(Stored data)

§

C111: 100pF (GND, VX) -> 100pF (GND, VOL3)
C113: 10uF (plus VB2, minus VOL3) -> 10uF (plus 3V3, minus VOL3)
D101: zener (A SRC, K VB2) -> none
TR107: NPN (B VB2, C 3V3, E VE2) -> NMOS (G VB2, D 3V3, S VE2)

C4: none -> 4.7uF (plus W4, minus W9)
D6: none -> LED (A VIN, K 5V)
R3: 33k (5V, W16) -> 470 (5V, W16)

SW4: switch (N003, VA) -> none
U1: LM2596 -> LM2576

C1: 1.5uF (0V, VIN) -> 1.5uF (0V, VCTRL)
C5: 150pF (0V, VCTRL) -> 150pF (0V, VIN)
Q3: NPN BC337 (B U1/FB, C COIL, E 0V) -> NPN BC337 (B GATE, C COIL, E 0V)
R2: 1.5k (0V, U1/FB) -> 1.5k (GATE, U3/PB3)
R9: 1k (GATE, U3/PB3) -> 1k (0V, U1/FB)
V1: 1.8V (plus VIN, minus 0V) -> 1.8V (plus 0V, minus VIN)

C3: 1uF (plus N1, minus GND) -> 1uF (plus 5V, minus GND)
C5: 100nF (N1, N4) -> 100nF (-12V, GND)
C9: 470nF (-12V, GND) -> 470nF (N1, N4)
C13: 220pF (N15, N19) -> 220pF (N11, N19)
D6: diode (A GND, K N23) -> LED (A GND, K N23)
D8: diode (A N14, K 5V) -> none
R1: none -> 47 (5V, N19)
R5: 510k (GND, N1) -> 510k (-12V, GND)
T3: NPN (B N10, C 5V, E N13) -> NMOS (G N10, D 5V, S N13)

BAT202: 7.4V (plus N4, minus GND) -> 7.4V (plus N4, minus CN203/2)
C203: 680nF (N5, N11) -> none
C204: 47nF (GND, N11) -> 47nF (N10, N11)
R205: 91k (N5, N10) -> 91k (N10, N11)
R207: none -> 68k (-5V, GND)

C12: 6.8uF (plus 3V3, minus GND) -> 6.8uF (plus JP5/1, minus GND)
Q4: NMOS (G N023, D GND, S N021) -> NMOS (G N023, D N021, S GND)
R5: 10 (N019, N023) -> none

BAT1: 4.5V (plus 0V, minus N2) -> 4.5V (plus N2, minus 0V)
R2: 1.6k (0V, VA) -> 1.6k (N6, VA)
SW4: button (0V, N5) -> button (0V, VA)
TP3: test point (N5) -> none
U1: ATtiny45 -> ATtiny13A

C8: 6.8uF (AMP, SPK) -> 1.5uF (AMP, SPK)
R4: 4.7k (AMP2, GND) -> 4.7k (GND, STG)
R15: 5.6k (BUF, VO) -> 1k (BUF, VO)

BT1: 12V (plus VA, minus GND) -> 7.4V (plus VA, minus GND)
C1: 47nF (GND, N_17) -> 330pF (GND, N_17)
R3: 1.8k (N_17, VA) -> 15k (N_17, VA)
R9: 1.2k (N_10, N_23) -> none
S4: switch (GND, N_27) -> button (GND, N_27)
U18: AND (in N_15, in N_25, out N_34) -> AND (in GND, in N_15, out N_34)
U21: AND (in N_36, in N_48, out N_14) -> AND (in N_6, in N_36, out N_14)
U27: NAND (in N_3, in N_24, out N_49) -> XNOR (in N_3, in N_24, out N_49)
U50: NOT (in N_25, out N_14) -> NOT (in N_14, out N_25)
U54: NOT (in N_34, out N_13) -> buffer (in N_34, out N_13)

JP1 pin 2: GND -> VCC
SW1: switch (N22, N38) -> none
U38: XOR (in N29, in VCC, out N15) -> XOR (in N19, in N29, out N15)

§

§ WORK REQUIRED
Give the records above again in full, keeping every character unchanged.

§ RESULT FOR THIS TASK
C111: 100pF (GND, VX) -> 100pF (GND, VOL3)
C113: 10uF (plus VB2, minus VOL3) -> 10uF (plus 3V3, minus VOL3)
D101: zener (A SRC, K VB2) -> none
TR107: NPN (B VB2, C 3V3, E VE2) -> NMOS (G VB2, D 3V3, S VE2)

C4: none -> 4.7uF (plus W4, minus W9)
D6: none -> LED (A VIN, K 5V)
R3: 33k (5V, W16) -> 470 (5V, W16)

SW4: switch (N003, VA) -> none
U1: LM2596 -> LM2576

C1: 1.5uF (0V, VIN) -> 1.5uF (0V, VCTRL)
C5: 150pF (0V, VCTRL) -> 150pF (0V, VIN)
Q3: NPN BC337 (B U1/FB, C COIL, E 0V) -> NPN BC337 (B GATE, C COIL, E 0V)
R2: 1.5k (0V, U1/FB) -> 1.5k (GATE, U3/PB3)
R9: 1k (GATE, U3/PB3) -> 1k (0V, U1/FB)
V1: 1.8V (plus VIN, minus 0V) -> 1.8V (plus 0V, minus VIN)

C3: 1uF (plus N1, minus GND) -> 1uF (plus 5V, minus GND)
C5: 100nF (N1, N4) -> 100nF (-12V, GND)
C9: 470nF (-12V, GND) -> 470nF (N1, N4)
C13: 220pF (N15, N19) -> 220pF (N11, N19)
D6: diode (A GND, K N23) -> LED (A GND, K N23)
D8: diode (A N14, K 5V) -> none
R1: none -> 47 (5V, N19)
R5: 510k (GND, N1) -> 510k (-12V, GND)
T3: NPN (B N10, C 5V, E N13) -> NMOS (G N10, D 5V, S N13)

BAT202: 7.4V (plus N4, minus GND) -> 7.4V (plus N4, minus CN203/2)
C203: 680nF (N5, N11) -> none
C204: 47nF (GND, N11) -> 47nF (N10, N11)
R205: 91k (N5, N10) -> 91k (N10, N11)
R207: none -> 68k (-5V, GND)

C12: 6.8uF (plus 3V3, minus GND) -> 6.8uF (plus JP5/1, minus GND)
Q4: NMOS (G N023, D GND, S N021) -> NMOS (G N023, D N021, S GND)
R5: 10 (N019, N023) -> none

BAT1: 4.5V (plus 0V, minus N2) -> 4.5V (plus N2, minus 0V)
R2: 1.6k (0V, VA) -> 1.6k (N6, VA)
SW4: button (0V, N5) -> button (0V, VA)
TP3: test point (N5) -> none
U1: ATtiny45 -> ATtiny13A

C8: 6.8uF (AMP, SPK) -> 1.5uF (AMP, SPK)
R4: 4.7k (AMP2, GND) -> 4.7k (GND, STG)
R15: 5.6k (BUF, VO) -> 1k (BUF, VO)

BT1: 12V (plus VA, minus GND) -> 7.4V (plus VA, minus GND)
C1: 47nF (GND, N_17) -> 330pF (GND, N_17)
R3: 1.8k (N_17, VA) -> 15k (N_17, VA)
R9: 1.2k (N_10, N_23) -> none
S4: switch (GND, N_27) -> button (GND, N_27)
U18: AND (in N_15, in N_25, out N_34) -> AND (in GND, in N_15, out N_34)
U21: AND (in N_36, in N_48, out N_14) -> AND (in N_6, in N_36, out N_14)
U27: NAND (in N_3, in N_24, out N_49) -> XNOR (in N_3, in N_24, out N_49)
U50: NOT (in N_25, out N_14) -> NOT (in N_14, out N_25)
U54: NOT (in N_34, out N_13) -> buffer (in N_34, out N_13)

JP1 pin 2: GND -> VCC
SW1: switch (N22, N38) -> none
U38: XOR (in N29, in VCC, out N15) -> XOR (in N19, in N29, out N15)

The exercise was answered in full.